ABOUT THIS EXERCISE » Search the listing for the string "white" and copy every line that contains it.

:: DATA EXTRACT ::

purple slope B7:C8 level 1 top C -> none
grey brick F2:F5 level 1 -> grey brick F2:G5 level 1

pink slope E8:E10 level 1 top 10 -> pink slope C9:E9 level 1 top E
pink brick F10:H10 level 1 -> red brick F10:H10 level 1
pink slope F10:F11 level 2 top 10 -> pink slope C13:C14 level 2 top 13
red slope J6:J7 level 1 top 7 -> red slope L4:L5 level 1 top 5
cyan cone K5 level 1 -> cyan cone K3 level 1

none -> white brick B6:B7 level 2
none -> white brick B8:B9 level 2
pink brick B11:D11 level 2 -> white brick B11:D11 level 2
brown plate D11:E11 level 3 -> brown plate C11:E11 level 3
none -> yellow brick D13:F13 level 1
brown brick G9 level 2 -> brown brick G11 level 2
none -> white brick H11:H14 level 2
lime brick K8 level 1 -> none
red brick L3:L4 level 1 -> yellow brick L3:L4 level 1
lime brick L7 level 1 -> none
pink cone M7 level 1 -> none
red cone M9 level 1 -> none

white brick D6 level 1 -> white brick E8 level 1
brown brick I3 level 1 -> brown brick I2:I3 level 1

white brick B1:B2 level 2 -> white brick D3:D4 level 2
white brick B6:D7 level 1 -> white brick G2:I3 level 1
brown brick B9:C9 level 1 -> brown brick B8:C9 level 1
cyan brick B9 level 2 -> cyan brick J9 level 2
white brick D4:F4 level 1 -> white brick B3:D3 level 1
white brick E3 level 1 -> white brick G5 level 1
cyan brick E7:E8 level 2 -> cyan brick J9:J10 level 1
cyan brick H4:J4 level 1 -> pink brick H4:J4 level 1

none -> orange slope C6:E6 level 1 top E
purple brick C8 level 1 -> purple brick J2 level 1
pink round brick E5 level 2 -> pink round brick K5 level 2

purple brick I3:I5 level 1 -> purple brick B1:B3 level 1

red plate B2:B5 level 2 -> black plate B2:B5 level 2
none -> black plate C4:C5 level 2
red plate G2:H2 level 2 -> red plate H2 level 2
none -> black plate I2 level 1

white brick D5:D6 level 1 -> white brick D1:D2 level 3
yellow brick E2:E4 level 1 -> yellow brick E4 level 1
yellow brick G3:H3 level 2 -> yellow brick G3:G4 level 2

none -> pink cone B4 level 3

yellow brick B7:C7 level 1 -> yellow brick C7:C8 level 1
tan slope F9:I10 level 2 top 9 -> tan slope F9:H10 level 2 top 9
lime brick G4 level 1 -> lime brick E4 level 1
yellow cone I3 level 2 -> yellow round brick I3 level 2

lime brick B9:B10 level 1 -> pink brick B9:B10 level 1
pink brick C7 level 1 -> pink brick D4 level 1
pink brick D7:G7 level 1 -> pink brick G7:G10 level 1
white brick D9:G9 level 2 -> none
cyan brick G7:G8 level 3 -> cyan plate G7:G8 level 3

:::

RESULT OF THE EXERCISE »
none -> white brick B6:B7 level 2
none -> white brick B8:B9 level 2
pink brick B11:D11 level 2 -> white brick B11:D11 level 2
none -> white brick H11:H14 level 2
white brick D6 level 1 -> white brick E8 level 1
white brick B1:B2 level 2 -> white brick D3:D4 level 2
white brick B6:D7 level 1 -> white brick G2:I3 level 1
white brick D4:F4 level 1 -> white brick B3:D3 level 1
white brick E3 level 1 -> white brick G5 level 1
white brick D5:D6 level 1 -> white brick D1:D2 level 3
white brick D9:G9 level 2 -> none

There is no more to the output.